Dataset entries:

⟨

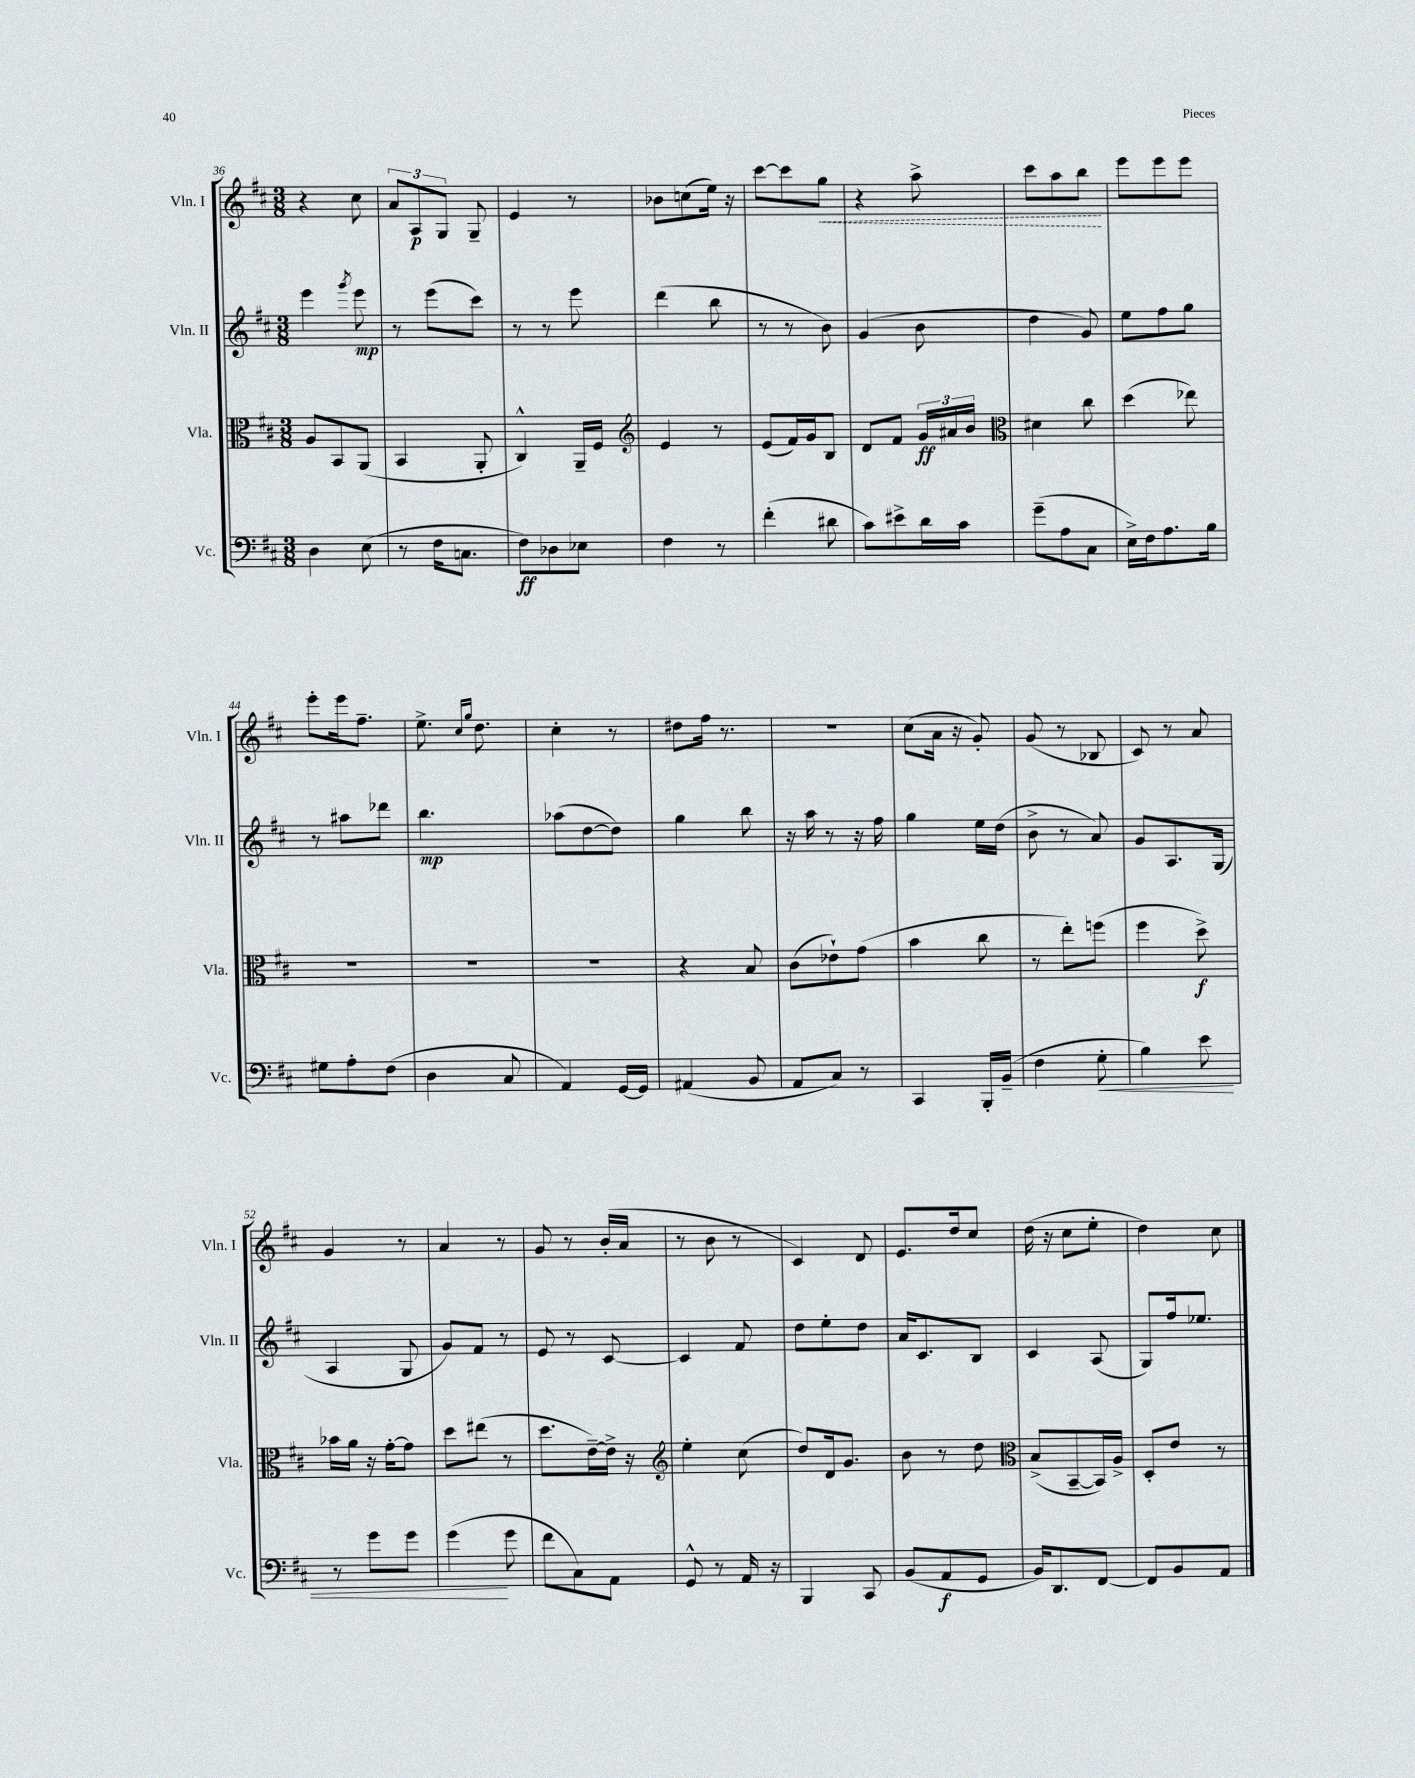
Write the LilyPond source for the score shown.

<<
\new StaffGroup <<
\new Staff = "s0" \with { instrumentName = "Vln. I" shortInstrumentName = "Vln. I" } {
    \clef treble \key d \major \numericTimeSignature \time 3/8
    \autoBeamOff r4 cis''8 |
    \tuplet 3/2 { a'8[ a8\p g8] } g8-- |
    e'4 r8 |
    bes'8[ c''8( e''16]) r16 |
    cis'''8[~ cis'''8 \once \override Hairpin.style = #'dashed-line g''8]\< |
    r4 a''8-> |
    cis'''8[ a''8 b''8]\! |
    e'''8[ e'''8 e'''8] |
    e'''8[-. e'''16 fis''8.]-- |
    e''8.-> \grace { cis''16[ g''16] } d''8. |
    cis''4-. r8 |
    dis''8[ fis''16] r8. |
    R4. |
    cis''8[( a'16] r16 g'8-.) |
    g'8( r8 bes8 |
    cis'8) r8 a'8 |
    g'4 r8 |
    a'4 r8 |
    g'8 r8 b'16[-.( a'16] |
    r8 b'8 r8 |
    cis'4) d'8 |
    e'8.[ d''16 cis''8] |
    d''16( r16 cis''8[ e''8]-. |
    d''4) cis''8 \bar "|." |
}
\new Staff = "s1" \with { instrumentName = "Vln. II" shortInstrumentName = "Vln. II" } {
    \clef treble \key d \major \numericTimeSignature \time 3/8
    \autoBeamOff e'''4 \acciaccatura { g'''8 } e'''8\mp |
    r8 e'''8[( cis'''8]) |
    r8 r8 e'''8 |
    d'''4( b''8 |
    r8 r8 b'8) |
    g'4( b'8 |
    d''4 g'8) |
    e''8[ fis''8 g''8] |
    r8 ais''8[ des'''8] |
    b''4.\mp |
    aes''8[( d''8~ d''8]) |
    g''4 b''8 |
    r16 a''16 r8 r16 fis''16 |
    g''4 e''16[ d''16]( |
    b'8-> r8 a'8) |
    g'8[ a8. g16]( |
    a4 g8 |
    g'8[) fis'8] r8 |
    e'8 r8 cis'8~ |
    cis'4 fis'8 |
    d''8[ e''8-. d''8] |
    a'16[ cis'8. b8] |
    cis'4 a8( |
    g8[) fis''16 ees''8.] \bar "|." |
}
\new Staff = "s2" \with { instrumentName = "Vla." shortInstrumentName = "Vla." } {
    \clef alto \key d \major \numericTimeSignature \time 3/8
    \autoBeamOff a8[ b,8 a,8]( |
    b,4 a,8-. |
    cis4-^) a,16[-- fis16] |
    \clef treble e'4 r8 |
    e'8[( fis'16) g'16 b8] |
    d'8[ fis'8] \tuplet 3/2 { g'16[\ff ais'16 b'16] } |
    \clef alto dis'4 cis''8 |
    d''4( ees''8) |
    R4. |
    R4. |
    R4. |
    r4 b8 |
    cis'8[( ees'8-!) g'8]( |
    b'4 cis''8 |
    r8 e''8[-.) f''8]( |
    fis''4 d''8->\f) |
    bes'16[ a'16] r16 g'16[~-. g'8] |
    d''8[ eis''8]( r8 |
    d''8.[ e'16~--) e'16]-> r16 |
    \clef treble e''4-. cis''8( |
    d''8[) d'16 g'8.] |
    b'8 r8 d''8 |
    \clef alto b8[->( b,8~-- b,16) a16]-> |
    d8[-. e'8] r8 \bar "|." |
}
\new Staff = "s3" \with { instrumentName = "Vc." shortInstrumentName = "Vc." } {
    \clef bass \key d \major \numericTimeSignature \time 3/8
    \autoBeamOff d4 e8( |
    r8 fis16[ c8.] |
    fis8[\ff) des8 ees8] |
    fis4 r8 |
    fis'4-.( dis'8 |
    cis'8[) eis'8-> d'16 cis'16] |
    g'8[--( a8 cis8] |
    e16[->) fis16 a8. b16] |
    gis8[ a8-. fis8]( |
    d4 cis8 |
    a,4) g,16[~ g,16] |
    ais,4( b,8 |
    a,8[ cis8]) r8 |
    cis,4 b,,16[-. b,16]--( |
    fis4 g8-.\< |
    b4) e'8 |
    r8 g'8[ g'8] |
    g'4\!( g'8 |
    fis'8[ cis8) a,8] |
    g,8-^ r8 a,16 r16 |
    b,,4 cis,8 |
    b,8[( a,8\f g,8] |
    b,16[) d,8. fis,8]~ |
    fis,8[ b,8 a,8] \bar "|." |
}
>>
>>
\layout { \context { \Score currentBarNumber = #36 } }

⟩

* WORK TO COMPLETE: Pull out every line above that contains the string "with". Case counts.

* COMPLETE ANSWER:
\new Staff = "s0" \with { instrumentName = "Vln. I" shortInstrumentName = "Vln. I" } {
\new Staff = "s1" \with { instrumentName = "Vln. II" shortInstrumentName = "Vln. II" } {
\new Staff = "s2" \with { instrumentName = "Vla." shortInstrumentName = "Vla." } {
\new Staff = "s3" \with { instrumentName = "Vc." shortInstrumentName = "Vc." } {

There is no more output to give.